* Instructions for the task
Across the whole listing, copy out every line that includes the string "degrees".
··· Supplied material
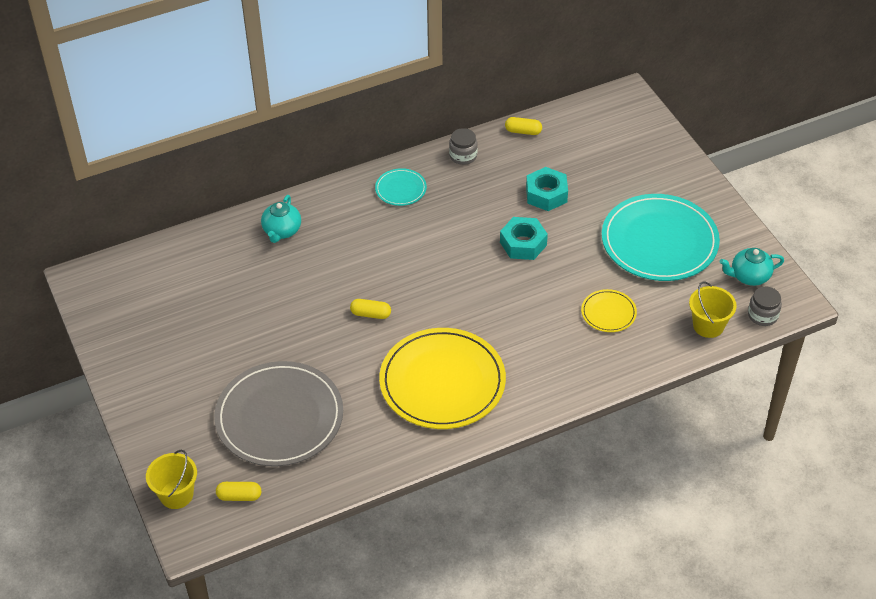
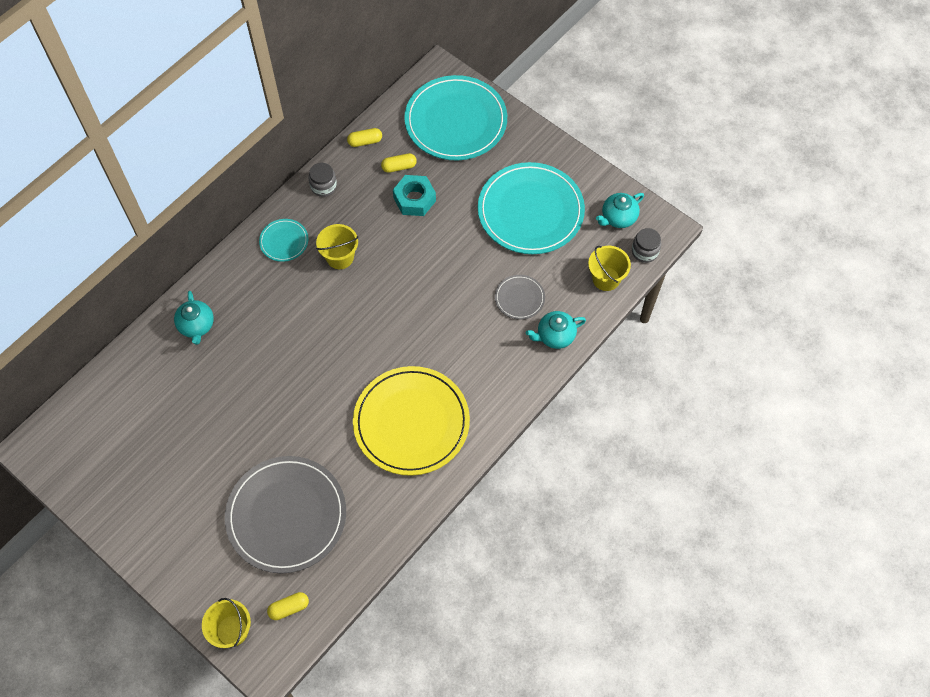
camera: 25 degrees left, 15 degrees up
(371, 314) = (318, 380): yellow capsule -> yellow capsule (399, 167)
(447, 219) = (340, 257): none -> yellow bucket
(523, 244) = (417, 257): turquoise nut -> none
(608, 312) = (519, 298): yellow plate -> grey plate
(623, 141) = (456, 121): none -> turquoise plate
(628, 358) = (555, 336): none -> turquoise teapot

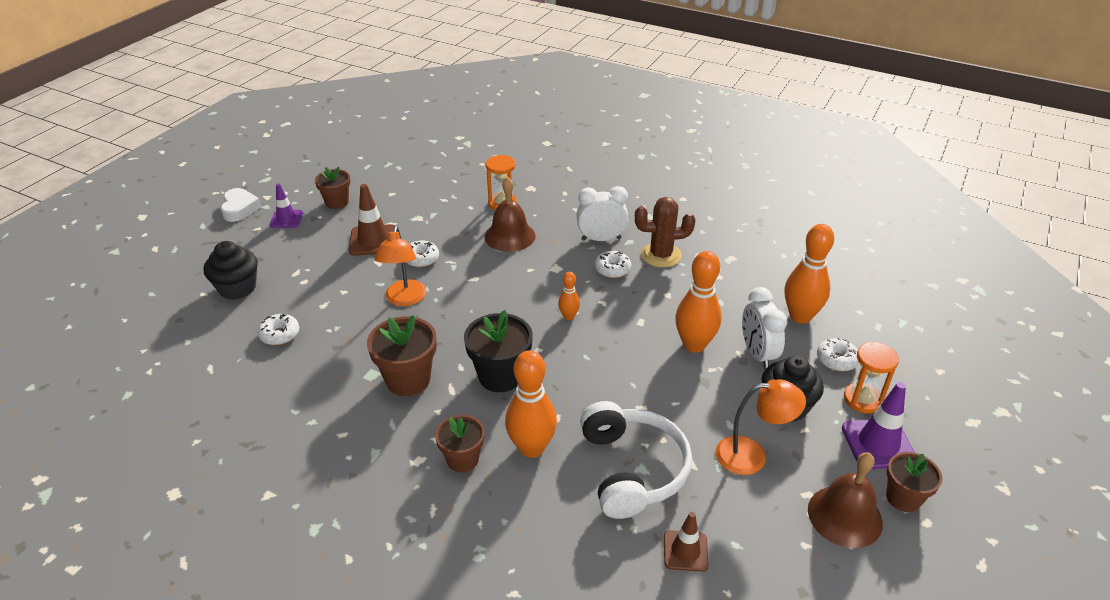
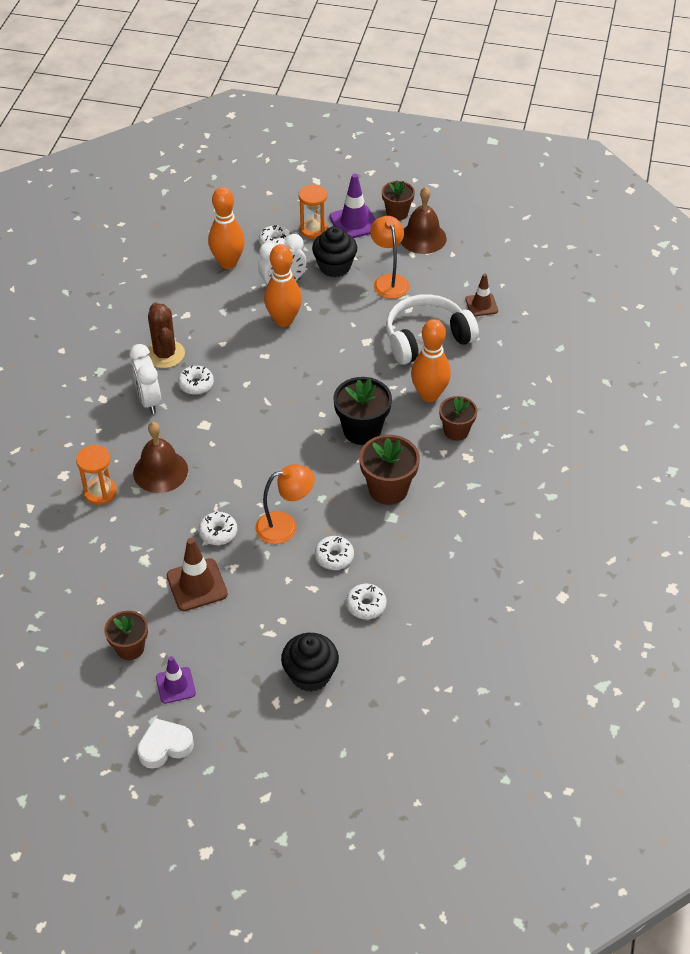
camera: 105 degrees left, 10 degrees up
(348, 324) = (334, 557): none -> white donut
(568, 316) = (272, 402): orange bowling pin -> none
······
* Answer section
camera: 25 degrees left, 15 degrees up
camera: 105 degrees left, 10 degrees up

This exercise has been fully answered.